(Records supplied begins)
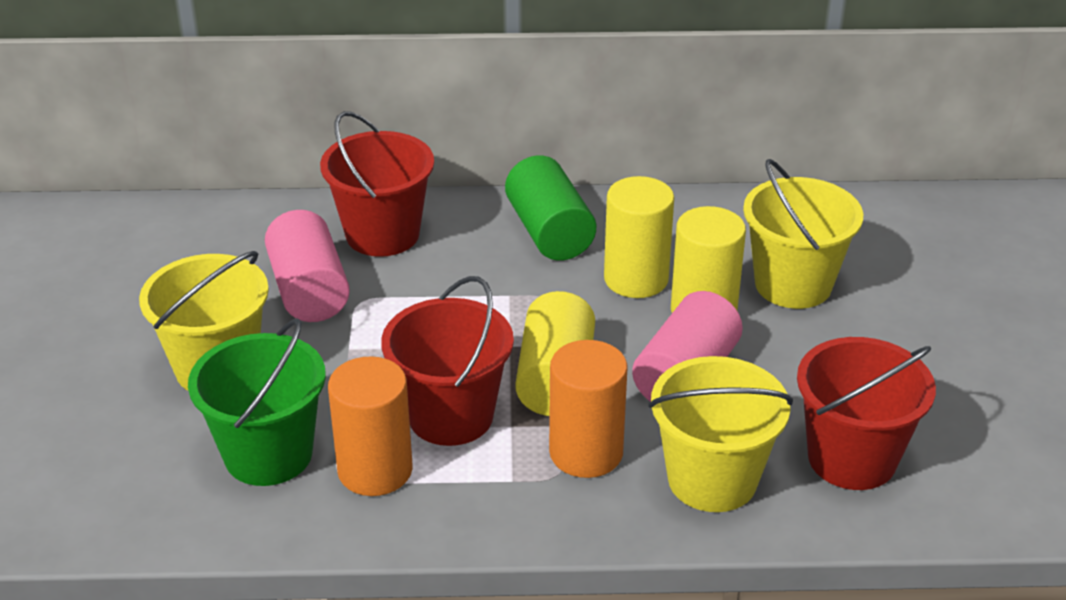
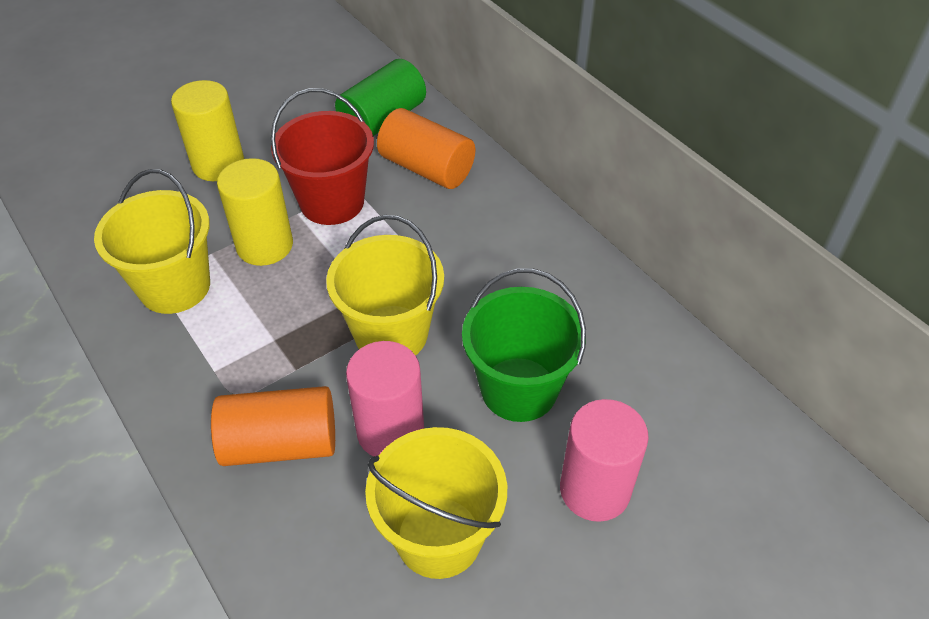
red bucket: 3 -> 1
yellow cylinder: 3 -> 2

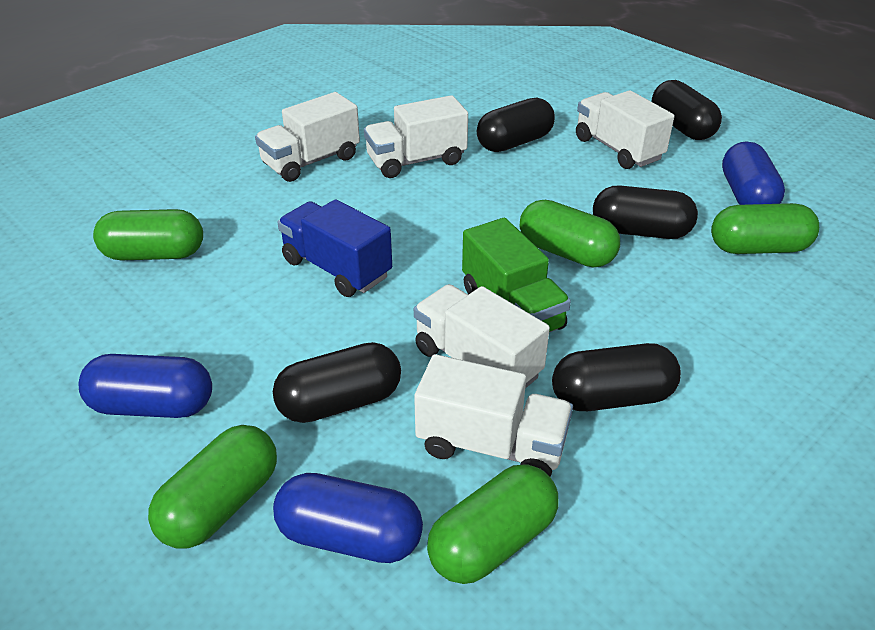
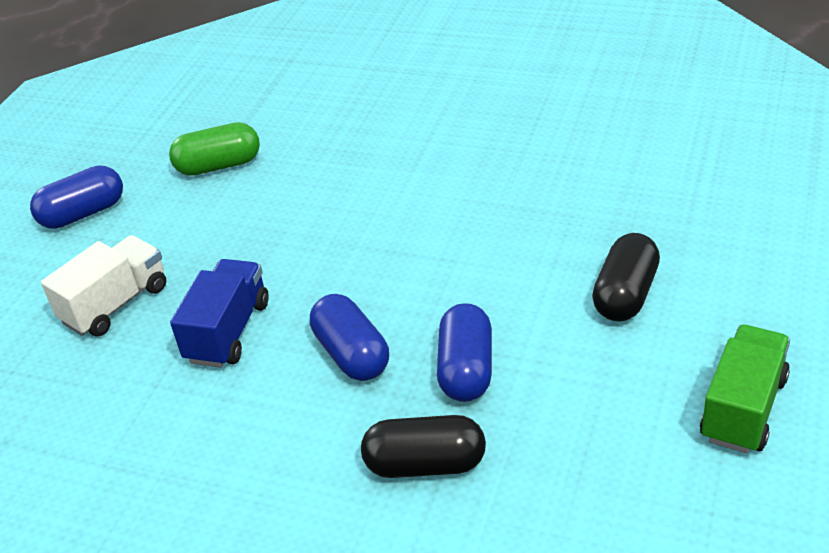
black capsule: 5 -> 2
green capsule: 5 -> 1
white truck: 5 -> 1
(Records supplied ends)
Task: Write out the entries above verbatim; the pictures do not belong in your copy.

Finished task:
red bucket: 3 -> 1
yellow cylinder: 3 -> 2

black capsule: 5 -> 2
green capsule: 5 -> 1
white truck: 5 -> 1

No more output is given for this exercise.